### EXERCISE
Can you transcribe the data exactly? Leave the pictures out.

### DATA EXCERPT
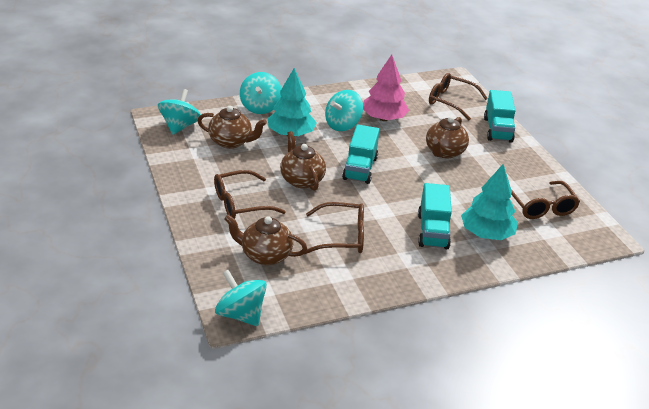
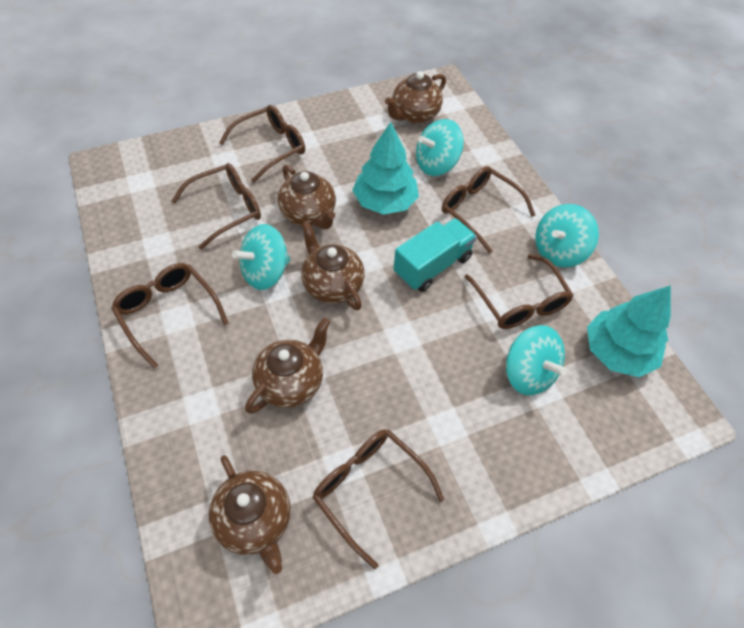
brown glasses: 4 -> 6
brown teapot: 4 -> 5
pink tree: 1 -> 0
turquoise truck: 3 -> 1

### COMPLETED EXERCISE
brown glasses: 4 -> 6
brown teapot: 4 -> 5
pink tree: 1 -> 0
turquoise truck: 3 -> 1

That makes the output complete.